[Stored records]
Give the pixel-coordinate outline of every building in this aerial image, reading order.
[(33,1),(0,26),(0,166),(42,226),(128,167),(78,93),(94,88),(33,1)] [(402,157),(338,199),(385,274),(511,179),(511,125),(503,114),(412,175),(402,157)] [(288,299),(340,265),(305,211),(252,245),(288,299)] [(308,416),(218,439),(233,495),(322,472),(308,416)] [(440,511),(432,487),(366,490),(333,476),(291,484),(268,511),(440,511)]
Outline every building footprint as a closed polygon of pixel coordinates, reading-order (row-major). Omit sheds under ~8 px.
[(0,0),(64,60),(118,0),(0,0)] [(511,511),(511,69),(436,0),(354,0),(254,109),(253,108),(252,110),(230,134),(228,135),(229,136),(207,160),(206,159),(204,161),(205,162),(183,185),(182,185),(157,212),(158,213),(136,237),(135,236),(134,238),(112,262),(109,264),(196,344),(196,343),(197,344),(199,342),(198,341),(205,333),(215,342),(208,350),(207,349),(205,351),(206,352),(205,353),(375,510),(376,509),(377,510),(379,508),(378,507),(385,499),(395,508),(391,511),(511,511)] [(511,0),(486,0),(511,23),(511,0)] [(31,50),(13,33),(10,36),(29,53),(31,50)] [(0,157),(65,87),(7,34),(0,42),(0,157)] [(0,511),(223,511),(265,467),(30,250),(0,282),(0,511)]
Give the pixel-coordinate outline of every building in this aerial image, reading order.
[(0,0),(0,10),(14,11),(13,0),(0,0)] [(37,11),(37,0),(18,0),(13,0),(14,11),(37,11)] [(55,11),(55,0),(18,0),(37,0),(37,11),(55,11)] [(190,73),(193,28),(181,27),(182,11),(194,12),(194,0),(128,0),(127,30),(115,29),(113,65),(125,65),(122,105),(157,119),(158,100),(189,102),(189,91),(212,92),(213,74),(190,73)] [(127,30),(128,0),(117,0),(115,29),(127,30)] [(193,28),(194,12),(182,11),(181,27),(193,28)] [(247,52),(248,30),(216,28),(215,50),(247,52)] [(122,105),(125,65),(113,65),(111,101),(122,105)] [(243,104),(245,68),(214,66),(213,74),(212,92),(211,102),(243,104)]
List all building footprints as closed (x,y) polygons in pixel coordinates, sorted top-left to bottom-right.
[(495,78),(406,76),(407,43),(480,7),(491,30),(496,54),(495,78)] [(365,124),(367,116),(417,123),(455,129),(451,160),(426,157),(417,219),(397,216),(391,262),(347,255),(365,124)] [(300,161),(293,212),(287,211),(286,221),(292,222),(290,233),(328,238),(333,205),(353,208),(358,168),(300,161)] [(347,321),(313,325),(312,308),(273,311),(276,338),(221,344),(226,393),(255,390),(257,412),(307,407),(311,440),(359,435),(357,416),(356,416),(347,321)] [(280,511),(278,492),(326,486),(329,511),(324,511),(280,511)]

[What is asked]
Pull out every line of the records above that contains the word "closed", copying each one in full.

[Reply to the task]
Outline every building footprint as a closed polygon of pixel coordinates, reading-order (row-major). Omit sheds under ~8 px.
List all building footprints as closed (x,y) polygons in pixel coordinates, sorted top-left to bottom-right.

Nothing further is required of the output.